Copy word for word the lines of the items below, starting at the line containing "from the white sandy beach at center?" and continuing through the line containing "Question: Does yellow", both of those lines included.

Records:
______
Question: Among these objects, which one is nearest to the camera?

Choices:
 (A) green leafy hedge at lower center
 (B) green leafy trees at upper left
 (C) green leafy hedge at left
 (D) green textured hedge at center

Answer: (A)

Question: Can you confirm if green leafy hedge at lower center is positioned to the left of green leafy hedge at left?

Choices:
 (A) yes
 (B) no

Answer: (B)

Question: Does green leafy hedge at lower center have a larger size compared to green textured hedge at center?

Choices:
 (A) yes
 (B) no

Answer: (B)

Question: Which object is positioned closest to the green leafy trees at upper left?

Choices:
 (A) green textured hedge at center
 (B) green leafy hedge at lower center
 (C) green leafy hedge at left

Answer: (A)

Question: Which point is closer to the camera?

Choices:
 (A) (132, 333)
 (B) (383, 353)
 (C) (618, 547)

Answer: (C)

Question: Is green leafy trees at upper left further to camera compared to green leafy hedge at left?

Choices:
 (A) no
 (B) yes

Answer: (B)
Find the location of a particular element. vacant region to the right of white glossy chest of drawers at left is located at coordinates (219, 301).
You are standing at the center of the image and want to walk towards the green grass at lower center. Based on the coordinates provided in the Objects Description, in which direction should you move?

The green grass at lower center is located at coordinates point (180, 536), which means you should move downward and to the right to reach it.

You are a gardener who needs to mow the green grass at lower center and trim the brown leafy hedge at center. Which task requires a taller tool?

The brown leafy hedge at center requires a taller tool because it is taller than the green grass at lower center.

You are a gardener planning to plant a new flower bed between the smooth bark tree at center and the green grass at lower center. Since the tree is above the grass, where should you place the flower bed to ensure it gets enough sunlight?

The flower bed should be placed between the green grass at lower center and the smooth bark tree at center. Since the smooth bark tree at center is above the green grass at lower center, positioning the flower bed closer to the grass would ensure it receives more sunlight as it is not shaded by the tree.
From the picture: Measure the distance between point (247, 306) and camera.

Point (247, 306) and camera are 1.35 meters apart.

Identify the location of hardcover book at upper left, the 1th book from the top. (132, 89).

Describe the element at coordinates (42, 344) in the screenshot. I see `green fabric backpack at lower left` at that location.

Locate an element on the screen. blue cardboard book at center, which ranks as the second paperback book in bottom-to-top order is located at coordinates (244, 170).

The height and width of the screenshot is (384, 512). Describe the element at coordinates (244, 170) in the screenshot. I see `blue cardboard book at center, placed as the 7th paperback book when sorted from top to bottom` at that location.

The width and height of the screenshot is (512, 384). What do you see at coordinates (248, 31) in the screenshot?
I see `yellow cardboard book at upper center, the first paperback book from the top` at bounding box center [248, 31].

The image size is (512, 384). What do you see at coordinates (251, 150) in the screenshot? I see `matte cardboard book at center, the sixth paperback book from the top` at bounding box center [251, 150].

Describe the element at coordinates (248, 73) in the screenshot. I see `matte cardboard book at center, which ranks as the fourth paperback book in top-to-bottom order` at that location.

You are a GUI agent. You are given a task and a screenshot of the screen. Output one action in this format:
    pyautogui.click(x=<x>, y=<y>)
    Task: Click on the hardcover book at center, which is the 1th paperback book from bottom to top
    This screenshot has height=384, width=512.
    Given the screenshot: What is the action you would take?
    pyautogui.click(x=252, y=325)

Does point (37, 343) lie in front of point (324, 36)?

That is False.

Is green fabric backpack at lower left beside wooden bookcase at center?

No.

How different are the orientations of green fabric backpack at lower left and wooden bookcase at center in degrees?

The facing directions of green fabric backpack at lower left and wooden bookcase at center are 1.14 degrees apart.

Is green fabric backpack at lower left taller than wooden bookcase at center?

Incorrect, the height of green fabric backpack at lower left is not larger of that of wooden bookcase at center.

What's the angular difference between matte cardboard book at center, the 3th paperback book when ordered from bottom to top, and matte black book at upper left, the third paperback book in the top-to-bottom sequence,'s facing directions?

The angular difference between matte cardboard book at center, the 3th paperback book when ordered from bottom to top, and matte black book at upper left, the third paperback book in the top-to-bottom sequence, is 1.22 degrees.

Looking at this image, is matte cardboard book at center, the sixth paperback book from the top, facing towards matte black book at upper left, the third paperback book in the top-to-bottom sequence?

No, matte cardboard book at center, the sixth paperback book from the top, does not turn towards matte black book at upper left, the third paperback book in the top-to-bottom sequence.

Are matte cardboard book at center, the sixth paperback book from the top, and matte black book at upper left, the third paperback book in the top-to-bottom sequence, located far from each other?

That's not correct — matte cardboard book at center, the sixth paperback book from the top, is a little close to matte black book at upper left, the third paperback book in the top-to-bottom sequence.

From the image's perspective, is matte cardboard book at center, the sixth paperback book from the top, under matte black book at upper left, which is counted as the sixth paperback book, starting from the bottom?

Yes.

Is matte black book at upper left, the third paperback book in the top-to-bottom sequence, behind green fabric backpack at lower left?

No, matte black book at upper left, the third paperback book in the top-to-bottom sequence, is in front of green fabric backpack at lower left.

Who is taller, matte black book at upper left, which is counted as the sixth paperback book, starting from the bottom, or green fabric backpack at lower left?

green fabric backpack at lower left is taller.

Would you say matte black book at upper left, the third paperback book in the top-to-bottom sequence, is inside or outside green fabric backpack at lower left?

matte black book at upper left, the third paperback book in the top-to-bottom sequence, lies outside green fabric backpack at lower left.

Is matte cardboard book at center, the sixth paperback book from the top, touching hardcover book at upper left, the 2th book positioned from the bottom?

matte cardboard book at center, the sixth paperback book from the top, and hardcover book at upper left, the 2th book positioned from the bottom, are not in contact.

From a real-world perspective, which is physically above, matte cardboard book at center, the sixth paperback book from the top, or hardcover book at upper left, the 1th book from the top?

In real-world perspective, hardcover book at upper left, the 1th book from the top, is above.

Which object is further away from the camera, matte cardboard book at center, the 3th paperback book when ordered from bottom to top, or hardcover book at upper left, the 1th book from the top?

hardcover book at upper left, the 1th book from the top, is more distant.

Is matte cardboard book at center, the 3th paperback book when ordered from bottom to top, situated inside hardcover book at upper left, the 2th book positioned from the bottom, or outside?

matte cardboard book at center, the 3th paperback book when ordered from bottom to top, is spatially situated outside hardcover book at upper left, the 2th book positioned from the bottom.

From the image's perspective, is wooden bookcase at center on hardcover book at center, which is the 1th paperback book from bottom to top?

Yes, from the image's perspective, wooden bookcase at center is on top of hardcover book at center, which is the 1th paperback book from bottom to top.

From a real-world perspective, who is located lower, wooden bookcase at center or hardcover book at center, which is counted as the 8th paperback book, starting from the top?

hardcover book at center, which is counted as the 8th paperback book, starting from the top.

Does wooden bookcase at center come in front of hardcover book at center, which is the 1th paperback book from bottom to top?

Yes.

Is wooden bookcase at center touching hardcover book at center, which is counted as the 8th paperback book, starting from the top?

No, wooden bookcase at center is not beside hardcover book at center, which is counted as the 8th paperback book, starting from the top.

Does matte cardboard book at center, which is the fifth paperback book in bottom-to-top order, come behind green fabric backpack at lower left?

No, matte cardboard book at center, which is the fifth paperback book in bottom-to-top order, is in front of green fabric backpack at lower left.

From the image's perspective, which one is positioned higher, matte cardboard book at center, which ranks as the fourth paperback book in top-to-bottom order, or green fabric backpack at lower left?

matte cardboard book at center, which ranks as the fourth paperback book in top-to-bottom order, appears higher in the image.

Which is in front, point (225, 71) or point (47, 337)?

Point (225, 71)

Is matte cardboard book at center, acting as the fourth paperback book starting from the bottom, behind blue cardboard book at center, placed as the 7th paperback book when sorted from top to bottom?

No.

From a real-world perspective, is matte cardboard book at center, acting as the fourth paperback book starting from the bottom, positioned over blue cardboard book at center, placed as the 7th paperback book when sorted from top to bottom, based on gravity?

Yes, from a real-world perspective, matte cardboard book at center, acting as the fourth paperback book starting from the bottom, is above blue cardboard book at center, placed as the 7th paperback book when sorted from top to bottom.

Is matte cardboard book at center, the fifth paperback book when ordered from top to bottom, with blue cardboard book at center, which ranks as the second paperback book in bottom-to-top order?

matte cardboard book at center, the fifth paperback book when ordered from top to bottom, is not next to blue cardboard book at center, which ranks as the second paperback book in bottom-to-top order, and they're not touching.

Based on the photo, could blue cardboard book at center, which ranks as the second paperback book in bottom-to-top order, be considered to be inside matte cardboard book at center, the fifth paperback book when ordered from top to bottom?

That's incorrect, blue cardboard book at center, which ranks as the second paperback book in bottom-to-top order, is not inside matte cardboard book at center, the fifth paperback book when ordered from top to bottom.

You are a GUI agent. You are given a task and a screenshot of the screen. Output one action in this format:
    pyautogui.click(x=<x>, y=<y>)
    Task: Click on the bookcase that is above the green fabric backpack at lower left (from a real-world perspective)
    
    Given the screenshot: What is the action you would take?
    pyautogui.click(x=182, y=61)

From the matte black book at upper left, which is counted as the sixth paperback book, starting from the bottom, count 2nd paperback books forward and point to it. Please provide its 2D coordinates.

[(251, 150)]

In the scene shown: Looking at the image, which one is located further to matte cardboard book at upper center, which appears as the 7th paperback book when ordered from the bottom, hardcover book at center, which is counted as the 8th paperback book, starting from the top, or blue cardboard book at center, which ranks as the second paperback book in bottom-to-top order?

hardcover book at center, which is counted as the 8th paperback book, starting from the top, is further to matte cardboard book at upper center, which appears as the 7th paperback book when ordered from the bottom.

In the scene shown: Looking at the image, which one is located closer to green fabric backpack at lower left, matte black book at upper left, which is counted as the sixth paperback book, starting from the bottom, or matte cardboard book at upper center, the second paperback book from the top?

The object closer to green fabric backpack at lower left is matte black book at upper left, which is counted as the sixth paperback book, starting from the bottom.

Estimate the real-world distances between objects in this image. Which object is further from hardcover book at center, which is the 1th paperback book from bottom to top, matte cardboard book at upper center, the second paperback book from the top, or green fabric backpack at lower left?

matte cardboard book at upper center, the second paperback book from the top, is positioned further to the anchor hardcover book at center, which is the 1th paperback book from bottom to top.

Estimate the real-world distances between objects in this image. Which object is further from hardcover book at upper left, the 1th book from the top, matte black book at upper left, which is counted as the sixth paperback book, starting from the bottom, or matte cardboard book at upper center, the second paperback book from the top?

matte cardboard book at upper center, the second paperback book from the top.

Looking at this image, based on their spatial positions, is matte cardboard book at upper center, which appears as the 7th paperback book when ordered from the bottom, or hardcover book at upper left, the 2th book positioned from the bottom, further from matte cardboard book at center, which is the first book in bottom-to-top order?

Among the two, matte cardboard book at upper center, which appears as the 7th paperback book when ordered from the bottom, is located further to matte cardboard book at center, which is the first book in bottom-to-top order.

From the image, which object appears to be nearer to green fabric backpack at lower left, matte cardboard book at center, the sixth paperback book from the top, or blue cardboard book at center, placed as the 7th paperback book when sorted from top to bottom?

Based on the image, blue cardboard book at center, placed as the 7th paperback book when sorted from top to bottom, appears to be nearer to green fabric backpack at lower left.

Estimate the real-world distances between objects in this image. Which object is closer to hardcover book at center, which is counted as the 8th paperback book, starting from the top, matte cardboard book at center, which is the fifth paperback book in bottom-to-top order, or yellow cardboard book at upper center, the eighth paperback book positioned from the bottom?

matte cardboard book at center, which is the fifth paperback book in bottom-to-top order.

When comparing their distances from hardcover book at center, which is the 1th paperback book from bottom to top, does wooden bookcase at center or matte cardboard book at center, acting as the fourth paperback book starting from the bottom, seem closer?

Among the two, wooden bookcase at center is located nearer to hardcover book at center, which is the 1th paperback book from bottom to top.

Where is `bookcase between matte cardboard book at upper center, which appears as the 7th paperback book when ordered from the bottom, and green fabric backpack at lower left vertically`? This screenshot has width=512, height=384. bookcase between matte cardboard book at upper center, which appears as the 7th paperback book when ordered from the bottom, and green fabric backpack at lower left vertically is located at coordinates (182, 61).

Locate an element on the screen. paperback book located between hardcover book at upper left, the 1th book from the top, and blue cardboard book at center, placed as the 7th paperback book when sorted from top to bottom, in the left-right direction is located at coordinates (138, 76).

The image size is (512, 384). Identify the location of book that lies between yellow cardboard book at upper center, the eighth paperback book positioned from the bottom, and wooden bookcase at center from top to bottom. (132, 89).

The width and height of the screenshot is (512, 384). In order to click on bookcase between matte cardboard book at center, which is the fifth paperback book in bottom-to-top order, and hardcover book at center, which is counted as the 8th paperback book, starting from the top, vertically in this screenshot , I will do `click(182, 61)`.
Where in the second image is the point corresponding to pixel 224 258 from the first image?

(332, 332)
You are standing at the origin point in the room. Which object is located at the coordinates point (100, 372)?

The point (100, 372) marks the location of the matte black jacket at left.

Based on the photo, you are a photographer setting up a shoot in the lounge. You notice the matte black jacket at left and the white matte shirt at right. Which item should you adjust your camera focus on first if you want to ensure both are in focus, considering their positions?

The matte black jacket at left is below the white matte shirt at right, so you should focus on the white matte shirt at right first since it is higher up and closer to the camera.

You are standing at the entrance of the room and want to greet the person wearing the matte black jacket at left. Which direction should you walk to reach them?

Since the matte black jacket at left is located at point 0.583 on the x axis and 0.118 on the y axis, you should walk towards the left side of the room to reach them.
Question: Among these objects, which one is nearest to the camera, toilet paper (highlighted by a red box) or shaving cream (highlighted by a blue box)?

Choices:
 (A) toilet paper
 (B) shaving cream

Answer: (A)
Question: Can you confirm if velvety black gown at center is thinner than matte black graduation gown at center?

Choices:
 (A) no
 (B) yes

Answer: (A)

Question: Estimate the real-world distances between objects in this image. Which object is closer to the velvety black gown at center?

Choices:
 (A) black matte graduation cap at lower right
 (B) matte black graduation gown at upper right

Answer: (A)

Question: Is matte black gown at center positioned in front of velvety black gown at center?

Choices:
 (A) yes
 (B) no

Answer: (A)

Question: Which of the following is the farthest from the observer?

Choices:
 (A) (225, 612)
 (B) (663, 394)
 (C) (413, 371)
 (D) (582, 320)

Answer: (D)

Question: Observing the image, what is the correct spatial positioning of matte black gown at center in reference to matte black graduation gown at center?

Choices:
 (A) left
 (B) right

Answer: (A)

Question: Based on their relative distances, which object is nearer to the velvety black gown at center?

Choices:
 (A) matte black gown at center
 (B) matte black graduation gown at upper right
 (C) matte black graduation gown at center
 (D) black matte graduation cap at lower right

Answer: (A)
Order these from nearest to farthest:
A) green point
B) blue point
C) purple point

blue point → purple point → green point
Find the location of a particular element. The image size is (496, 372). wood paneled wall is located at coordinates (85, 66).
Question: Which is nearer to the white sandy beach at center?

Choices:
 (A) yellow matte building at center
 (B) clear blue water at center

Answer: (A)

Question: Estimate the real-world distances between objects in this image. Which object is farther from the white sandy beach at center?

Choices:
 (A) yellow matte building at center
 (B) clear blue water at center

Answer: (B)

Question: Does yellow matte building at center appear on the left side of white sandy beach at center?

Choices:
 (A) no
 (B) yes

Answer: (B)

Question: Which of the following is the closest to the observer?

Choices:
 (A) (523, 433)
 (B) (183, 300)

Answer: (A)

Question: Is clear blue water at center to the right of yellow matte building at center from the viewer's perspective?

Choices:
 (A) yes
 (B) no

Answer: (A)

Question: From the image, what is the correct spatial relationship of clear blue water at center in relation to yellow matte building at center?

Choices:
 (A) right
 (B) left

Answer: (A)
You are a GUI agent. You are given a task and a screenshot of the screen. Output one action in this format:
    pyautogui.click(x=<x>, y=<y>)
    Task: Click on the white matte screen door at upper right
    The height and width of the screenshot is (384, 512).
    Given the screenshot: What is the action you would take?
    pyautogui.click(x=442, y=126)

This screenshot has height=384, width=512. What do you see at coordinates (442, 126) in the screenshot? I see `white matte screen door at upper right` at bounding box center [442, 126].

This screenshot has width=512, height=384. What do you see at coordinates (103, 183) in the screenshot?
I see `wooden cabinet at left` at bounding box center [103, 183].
______
RESPONSE TO THE TASK:
Question: Estimate the real-world distances between objects in this image. Which object is farther from the white sandy beach at center?

Choices:
 (A) yellow matte building at center
 (B) clear blue water at center

Answer: (B)

Question: Does yellow matte building at center appear on the left side of white sandy beach at center?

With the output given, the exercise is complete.